» WORK INSTRUCTIONS
Could you restate word for word the lines running from the one with "green circle: (240, 416) -> (243, 328), moved" to the end of the data, both ends included, but without pictures?
----- INPUT -----
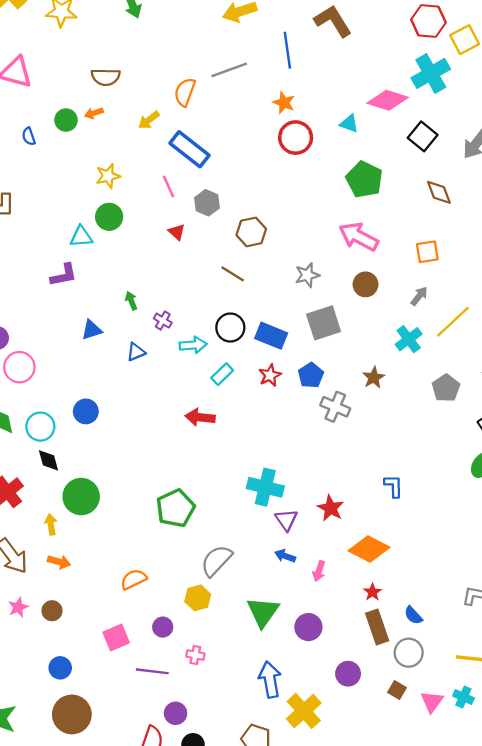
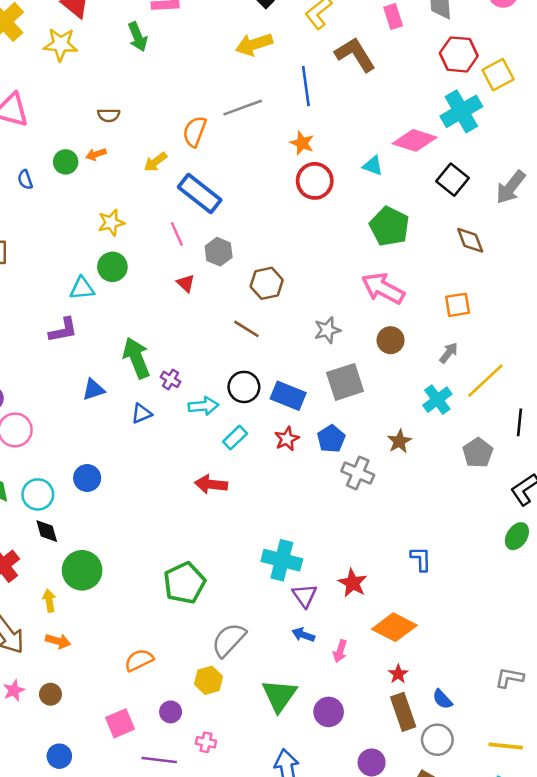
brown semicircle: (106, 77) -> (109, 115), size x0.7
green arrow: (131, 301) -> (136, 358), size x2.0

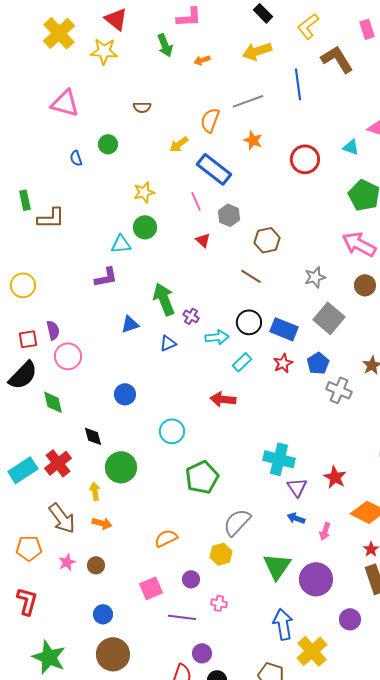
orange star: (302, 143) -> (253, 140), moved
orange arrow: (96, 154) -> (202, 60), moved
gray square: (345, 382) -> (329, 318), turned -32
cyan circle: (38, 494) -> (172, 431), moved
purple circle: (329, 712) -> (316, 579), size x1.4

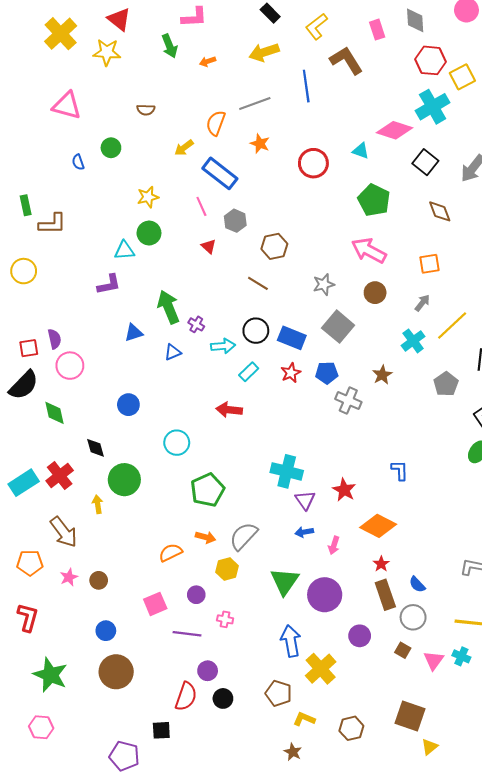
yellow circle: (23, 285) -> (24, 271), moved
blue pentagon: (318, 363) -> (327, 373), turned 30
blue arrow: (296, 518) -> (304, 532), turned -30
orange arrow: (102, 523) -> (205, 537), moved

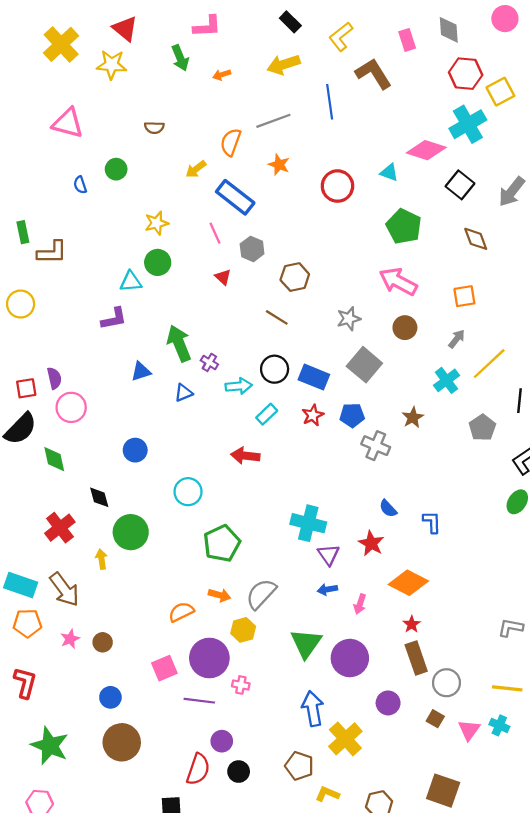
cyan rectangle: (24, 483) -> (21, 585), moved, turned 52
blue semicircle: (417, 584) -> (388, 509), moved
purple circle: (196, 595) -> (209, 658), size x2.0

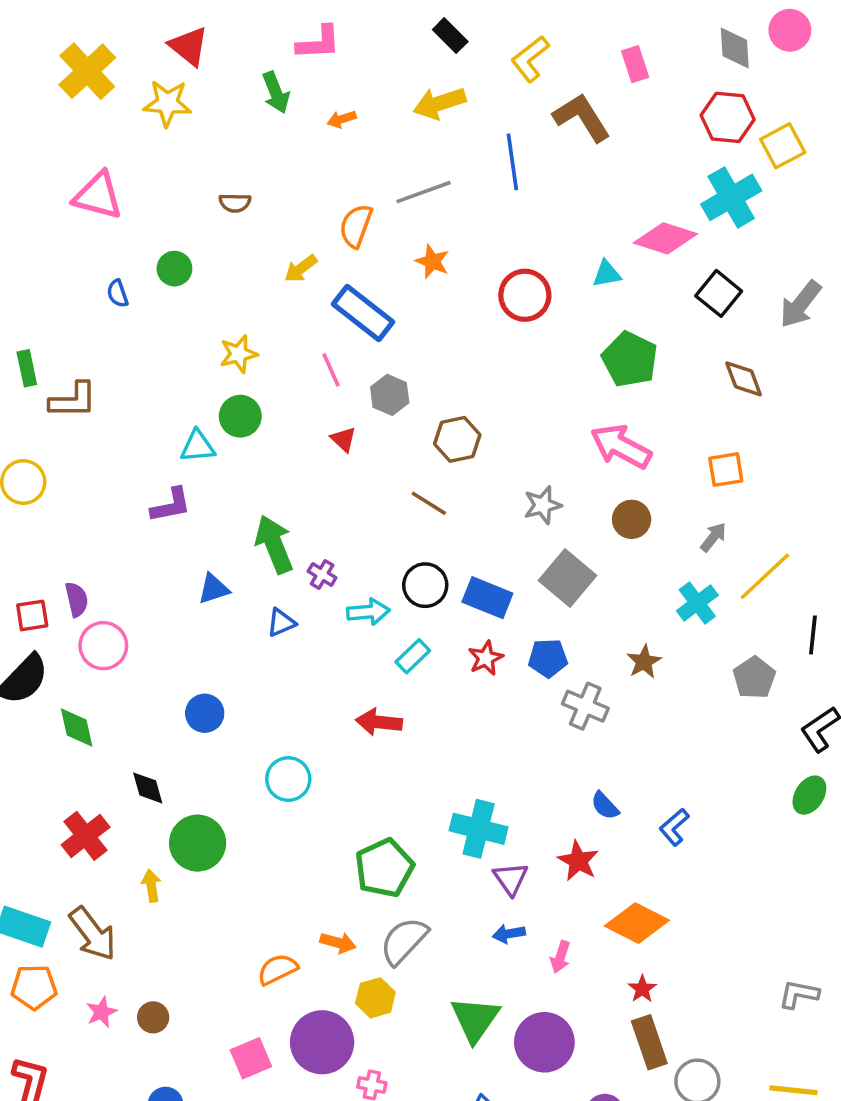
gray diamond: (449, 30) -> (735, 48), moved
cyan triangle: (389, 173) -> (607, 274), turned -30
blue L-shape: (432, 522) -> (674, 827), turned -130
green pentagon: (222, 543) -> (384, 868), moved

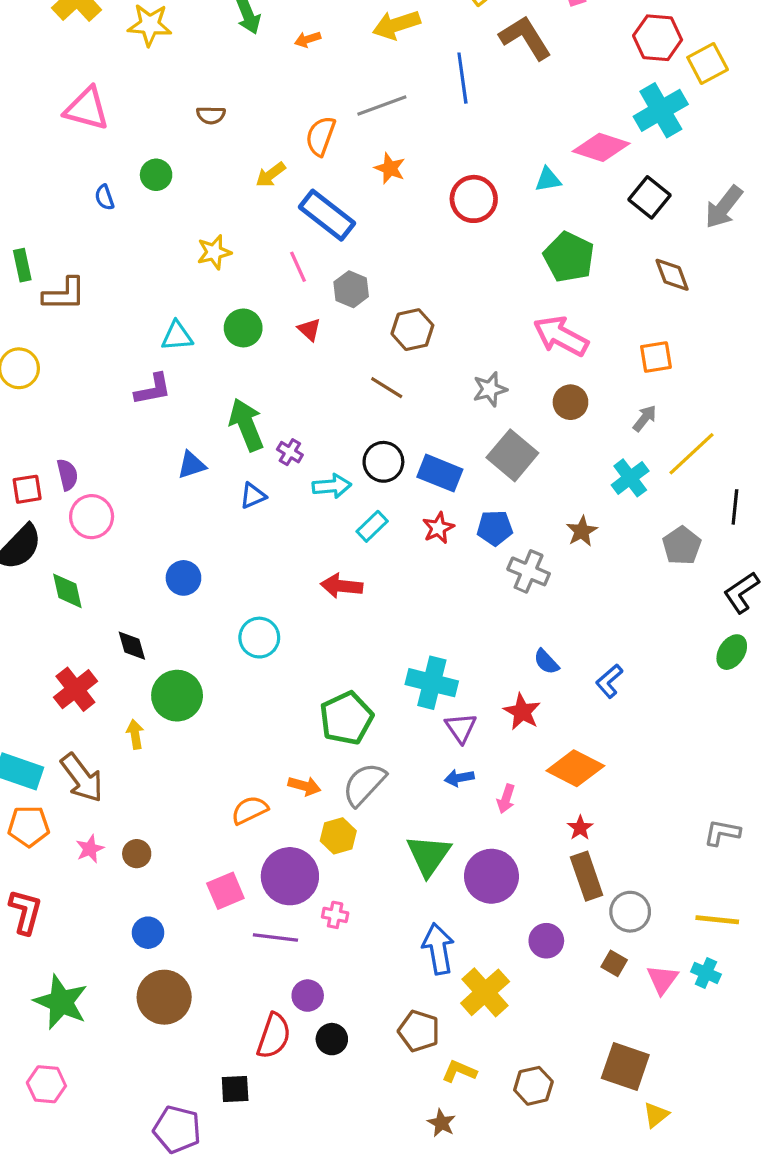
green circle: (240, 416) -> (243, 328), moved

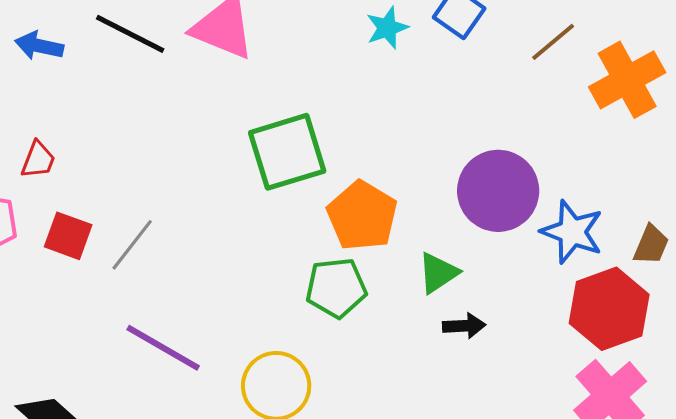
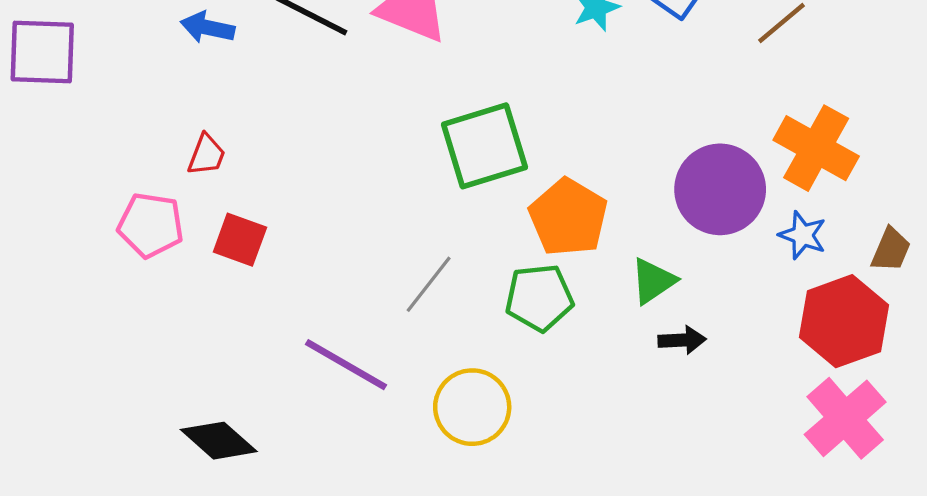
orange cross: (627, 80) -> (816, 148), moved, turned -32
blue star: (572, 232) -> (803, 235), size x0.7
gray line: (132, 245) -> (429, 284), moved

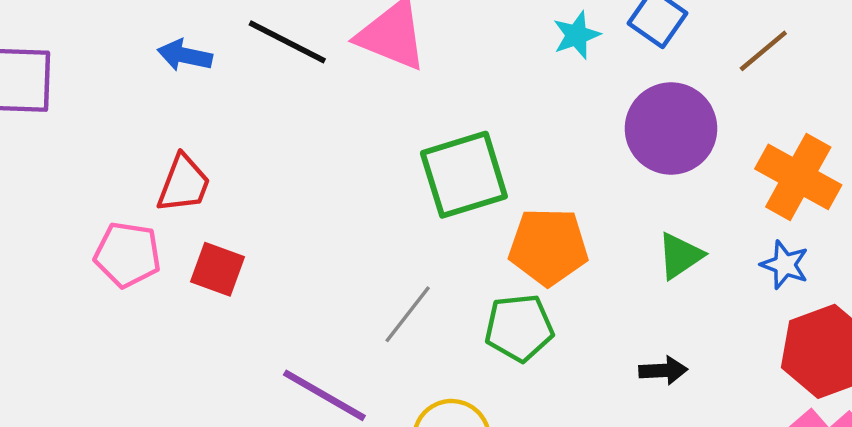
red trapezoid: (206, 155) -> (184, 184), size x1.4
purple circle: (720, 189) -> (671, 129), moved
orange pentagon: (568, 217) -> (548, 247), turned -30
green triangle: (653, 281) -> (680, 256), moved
-----
» ANSWER SPACE
green circle: (240, 416) -> (243, 328), moved

orange cross: (627, 80) -> (816, 148), moved, turned -32
blue star: (572, 232) -> (803, 235), size x0.7
gray line: (132, 245) -> (429, 284), moved

red trapezoid: (206, 155) -> (184, 184), size x1.4
purple circle: (720, 189) -> (671, 129), moved
orange pentagon: (568, 217) -> (548, 247), turned -30
green triangle: (653, 281) -> (680, 256), moved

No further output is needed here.